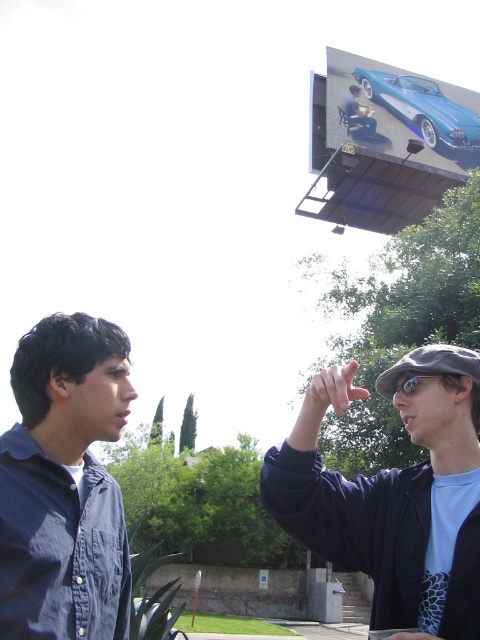
Question: Which of the following is the farthest from the observer?

Choices:
 (A) (x=403, y=548)
 (B) (x=403, y=380)
 (C) (x=121, y=547)
 (D) (x=344, y=99)

Answer: (D)

Question: Is denim shirt at left above clear plastic goggles at upper center?

Choices:
 (A) yes
 (B) no

Answer: (B)

Question: Which of the following is the closest to the observer?

Choices:
 (A) (412, 385)
 (B) (74, 321)
 (C) (350, 131)
 (D) (332, 77)

Answer: (B)

Question: Among these points, which one is farthest from the camera?

Choices:
 (A) (360, 108)
 (B) (355, 124)
 (C) (346, 483)
 (D) (441, 376)

Answer: (A)

Question: From the image, what is the correct spatial relationship of denim shirt at left in relation to clear plastic goggles at upper center?

Choices:
 (A) above
 (B) below

Answer: (B)

Question: Is matte black car at upper center above clear plastic goggles at upper center?

Choices:
 (A) yes
 (B) no

Answer: (A)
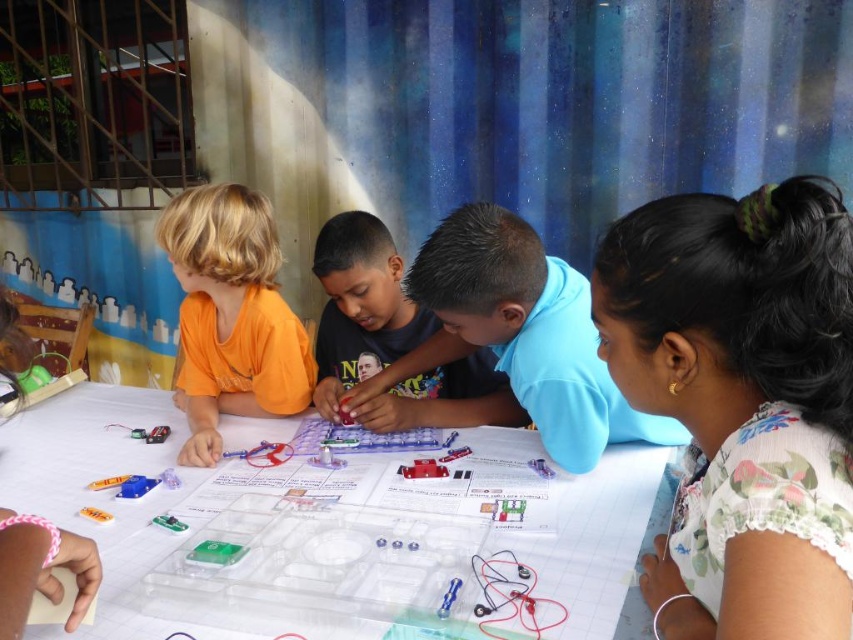
Does clear plastic table at center have a larger size compared to orange matte shirt at left?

_ _ _ _

▶ _Objective_
Extract every line from the records above that contains the string "shirt", and copy each one unchanged.

▶ _Complete answer_
Question: Is denim shirt at left above clear plastic goggles at upper center?
Question: From the image, what is the correct spatial relationship of denim shirt at left in relation to clear plastic goggles at upper center?
Does clear plastic table at center have a larger size compared to orange matte shirt at left?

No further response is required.